TASK TO CARRY OUT:
Copy each line of the records that holds the string "minus".

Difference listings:

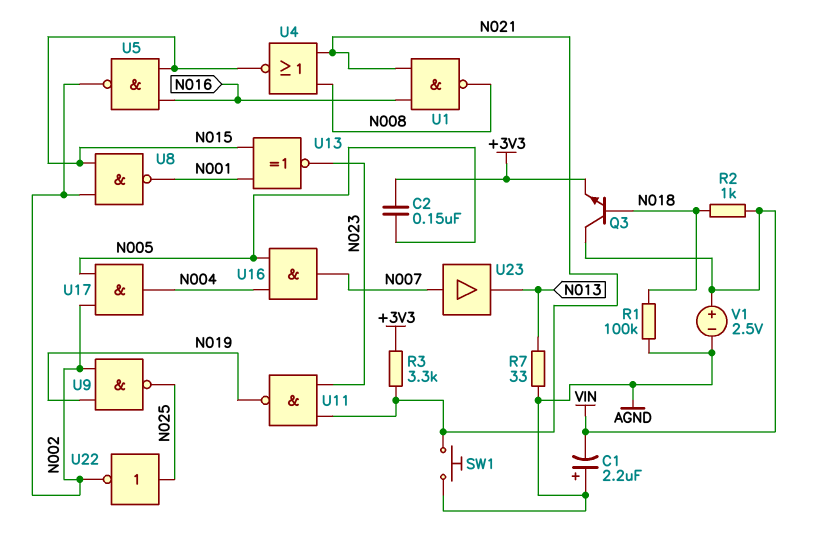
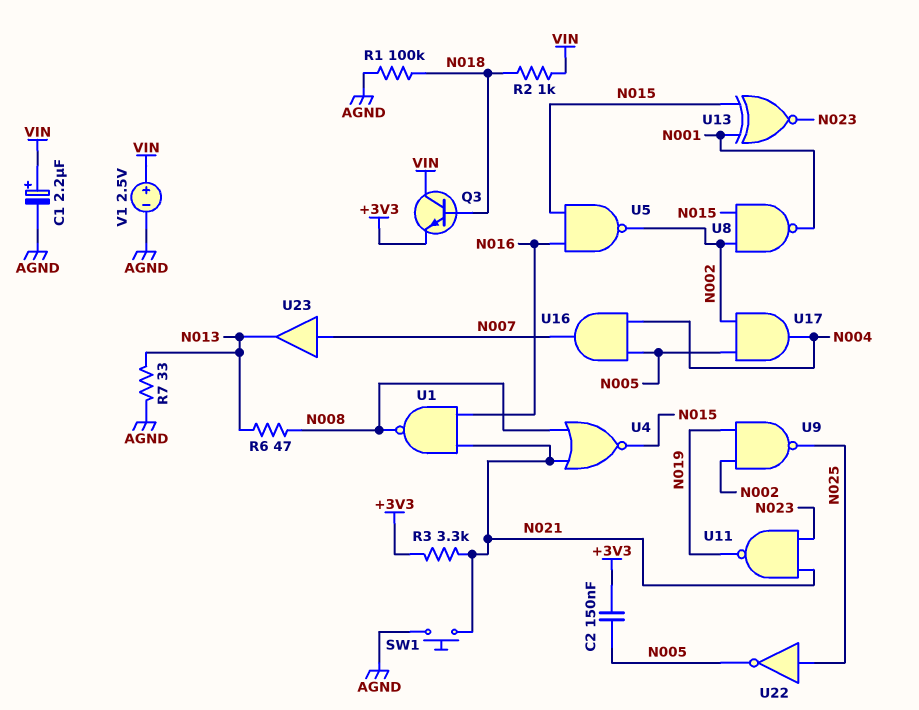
C1: 2.2uF (plus AGND, minus VIN) -> 2.2uF (plus VIN, minus AGND)
R6: none -> 47 (N008, N013)
U22: NOT (in N025, out N002) -> NOT (in N025, out N005)

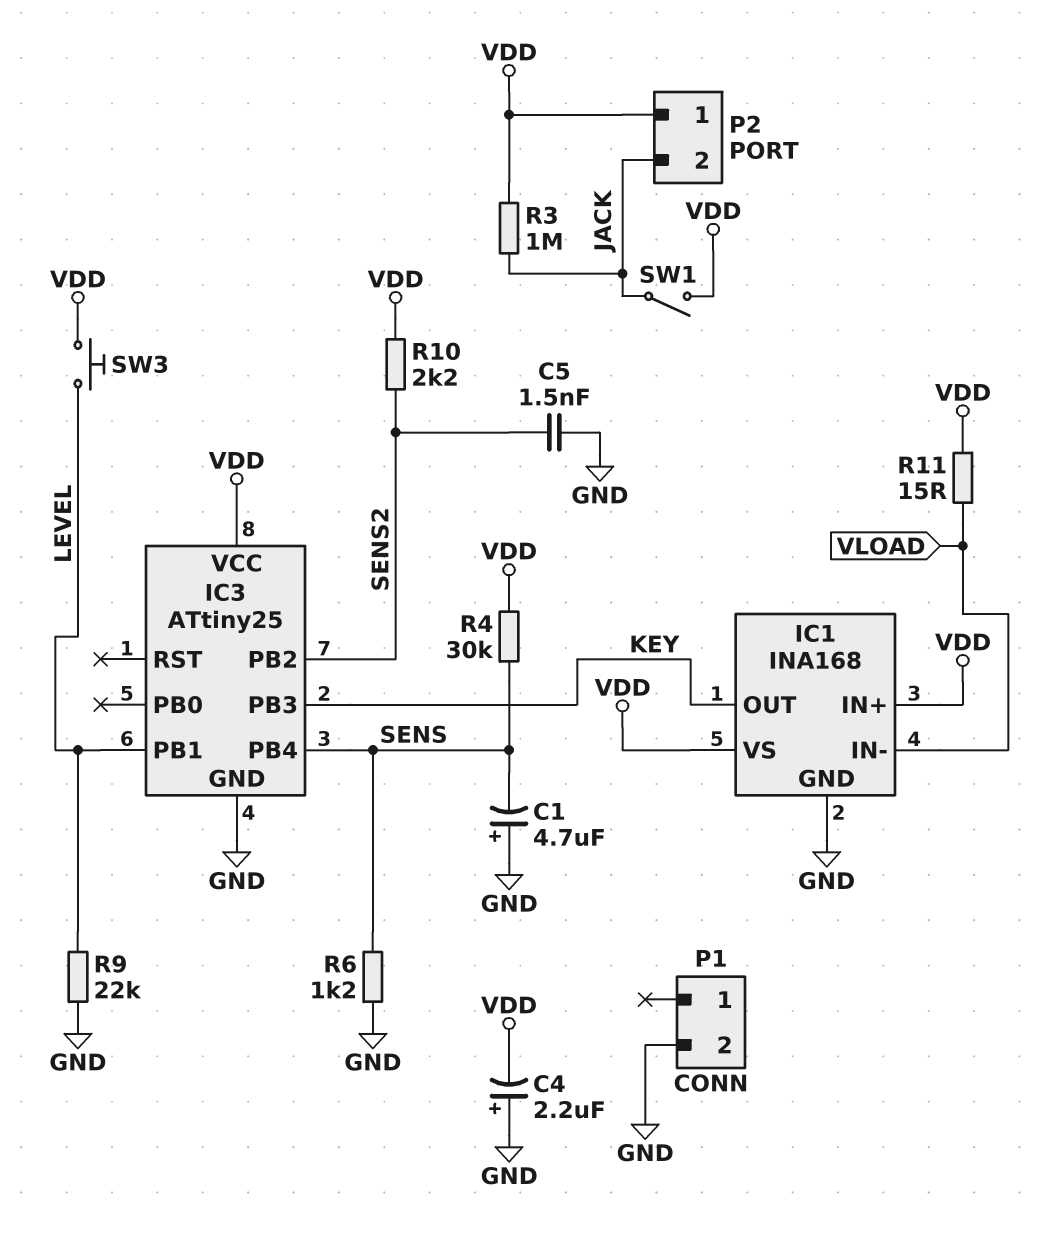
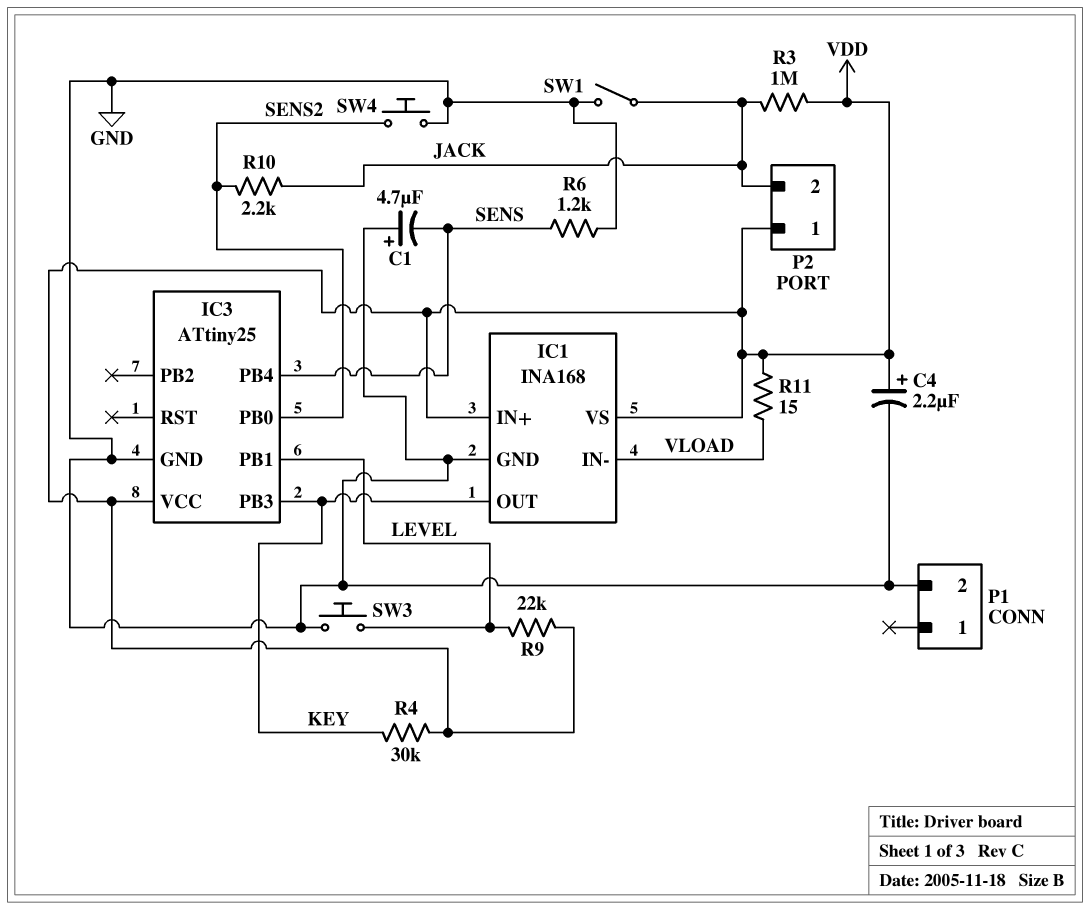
C4: 2.2uF (plus GND, minus VDD) -> 2.2uF (plus VDD, minus GND)
C5: 1.5nF (GND, SENS2) -> none
IC3 pin PB0: none -> SENS2
IC3 pin PB2: SENS2 -> none
R4: 30k (SENS, VDD) -> 30k (KEY, VDD)
R9: 22k (GND, LEVEL) -> 22k (LEVEL, VDD)
R10: 2.2k (SENS2, VDD) -> 2.2k (JACK, SENS2)
SW1: switch (JACK, VDD) -> switch (GND, JACK)
SW3: button (LEVEL, VDD) -> button (GND, LEVEL)
SW4: none -> button (GND, SENS2)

ANSWER BOX:
C1: 2.2uF (plus AGND, minus VIN) -> 2.2uF (plus VIN, minus AGND)
C4: 2.2uF (plus GND, minus VDD) -> 2.2uF (plus VDD, minus GND)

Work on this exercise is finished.